*** Entries shown ***

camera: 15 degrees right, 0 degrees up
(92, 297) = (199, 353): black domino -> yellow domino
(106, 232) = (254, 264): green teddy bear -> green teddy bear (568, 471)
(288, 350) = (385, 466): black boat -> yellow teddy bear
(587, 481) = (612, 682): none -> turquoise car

*** End of Entries shown ***
*** Entries shown ***

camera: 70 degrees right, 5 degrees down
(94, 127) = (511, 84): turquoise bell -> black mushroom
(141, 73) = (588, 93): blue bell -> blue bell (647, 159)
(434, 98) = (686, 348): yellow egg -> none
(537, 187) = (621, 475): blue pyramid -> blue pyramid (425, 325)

*** End of Entries shown ***
*** Entries shown ***

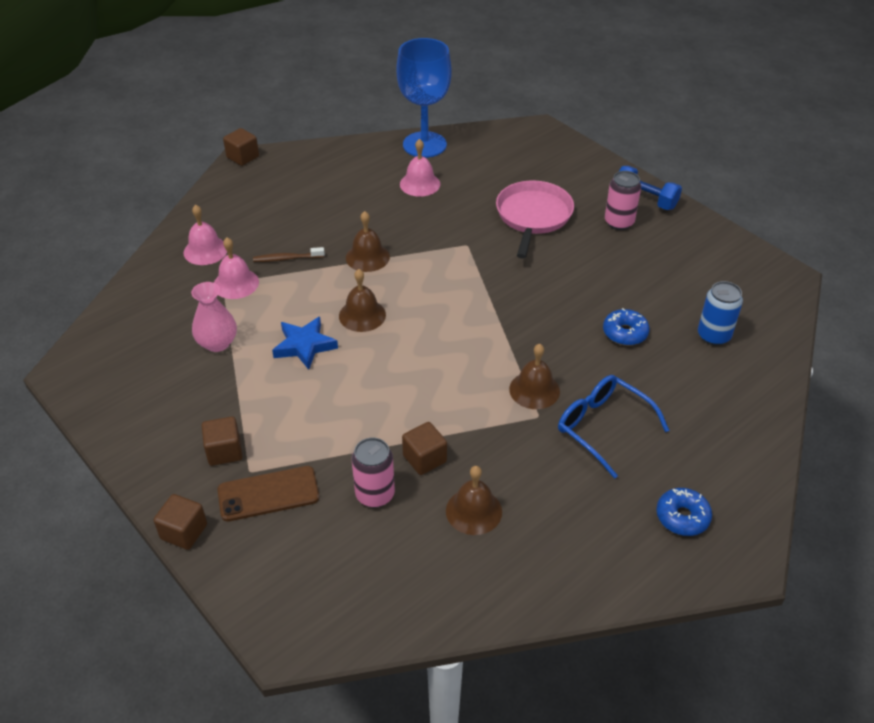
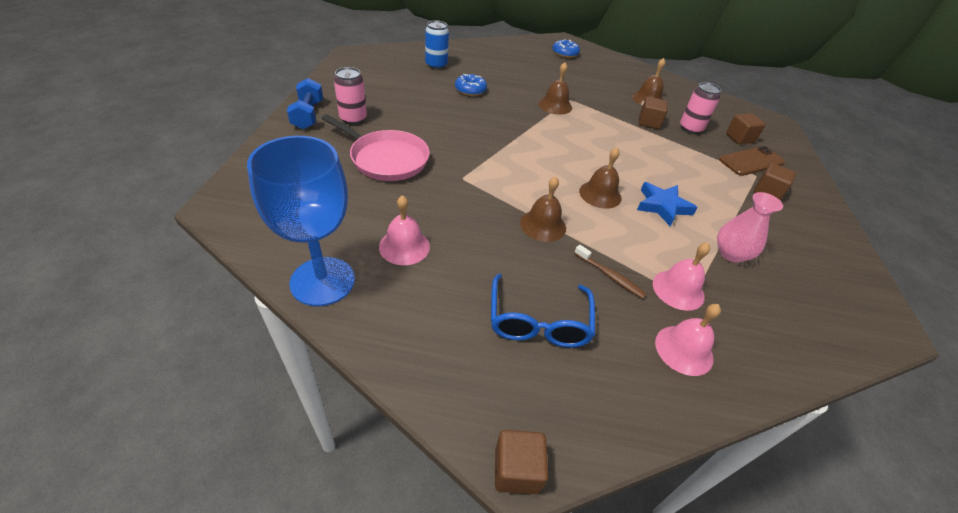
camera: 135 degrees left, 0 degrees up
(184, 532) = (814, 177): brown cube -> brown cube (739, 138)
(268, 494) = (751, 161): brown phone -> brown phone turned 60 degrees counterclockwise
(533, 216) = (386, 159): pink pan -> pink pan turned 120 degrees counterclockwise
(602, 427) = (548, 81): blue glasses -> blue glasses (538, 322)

*** End of Entries shown ***

What you should do: What lines in the material include the string "turned"? Pull each one out.

Written response:
(268, 494) = (751, 161): brown phone -> brown phone turned 60 degrees counterclockwise
(533, 216) = (386, 159): pink pan -> pink pan turned 120 degrees counterclockwise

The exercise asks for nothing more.